_Problem:_ For this exercise, reproduce the records exactly as they stand and do not carry any images over.

_Information:_
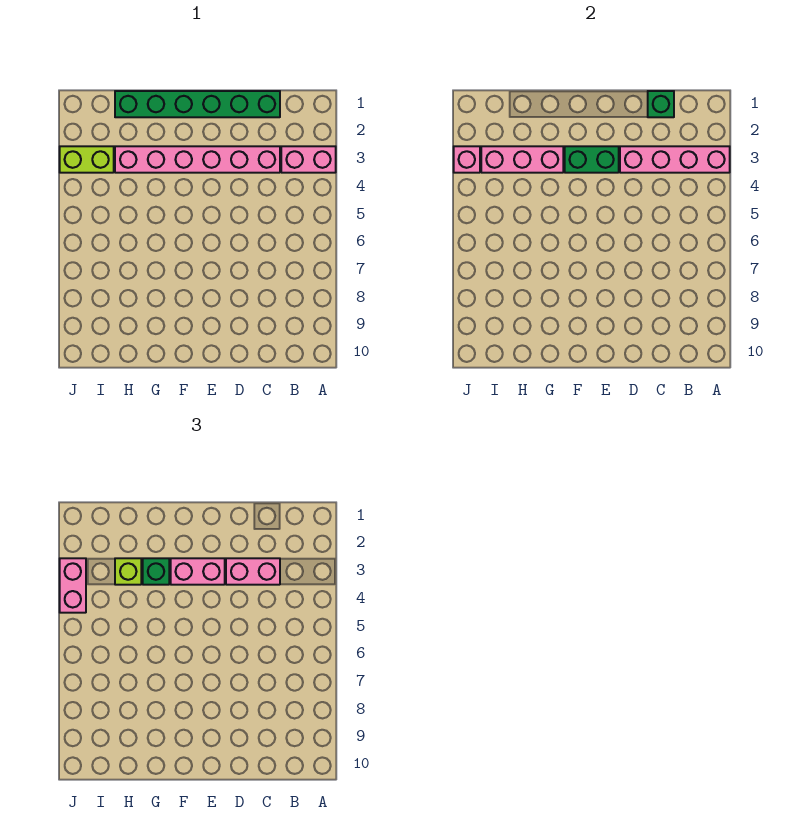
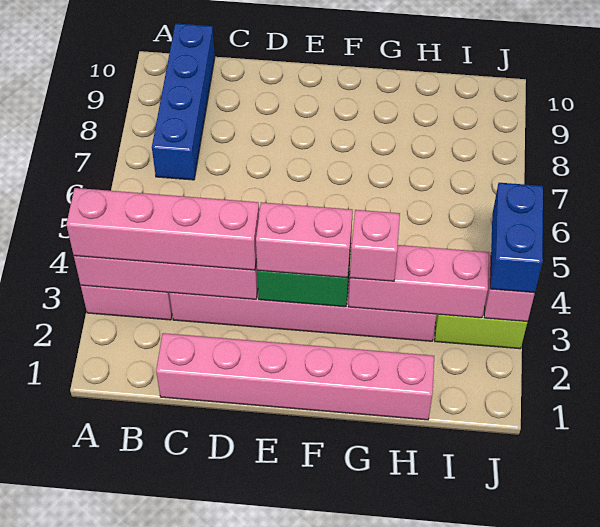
none -> blue brick B7:B10 level 1
green brick C1:H1 level 1 -> pink brick C1:H1 level 1
green brick C1 level 2 -> none
pink brick C3:D3 level 3 -> pink brick A3:D3 level 3
green brick G3 level 3 -> pink brick G3 level 3
lime brick H3 level 3 -> none
pink brick J3:J4 level 3 -> blue brick J3:J4 level 3

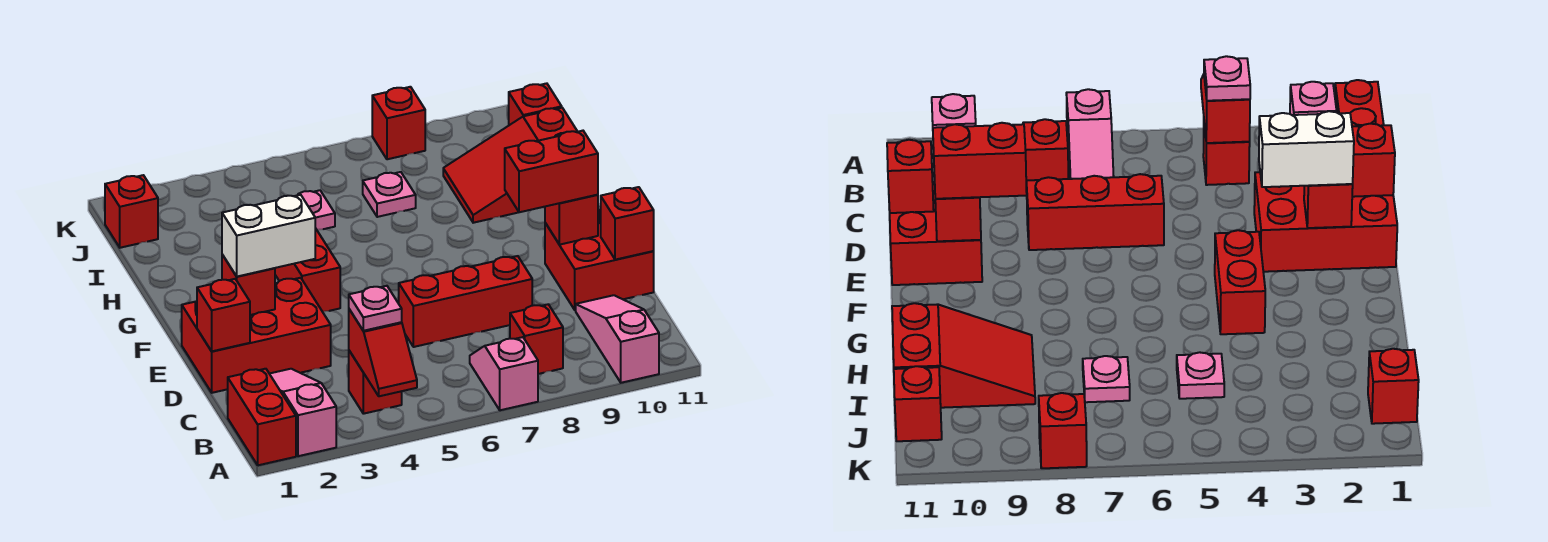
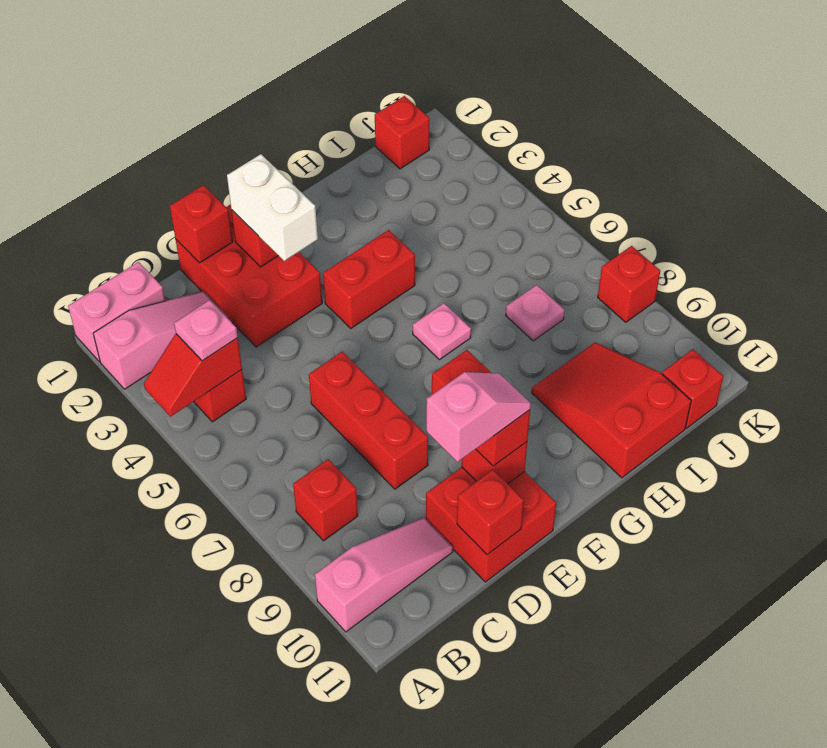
red brick A1:B1 level 1 -> pink brick A1:B1 level 1
pink slope A7:B7 level 1 top A -> pink slope D10:E10 level 4 top D
pink plate I5 level 1 -> pink plate G6 level 1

_The completed task:_
none -> blue brick B7:B10 level 1
green brick C1:H1 level 1 -> pink brick C1:H1 level 1
green brick C1 level 2 -> none
pink brick C3:D3 level 3 -> pink brick A3:D3 level 3
green brick G3 level 3 -> pink brick G3 level 3
lime brick H3 level 3 -> none
pink brick J3:J4 level 3 -> blue brick J3:J4 level 3

red brick A1:B1 level 1 -> pink brick A1:B1 level 1
pink slope A7:B7 level 1 top A -> pink slope D10:E10 level 4 top D
pink plate I5 level 1 -> pink plate G6 level 1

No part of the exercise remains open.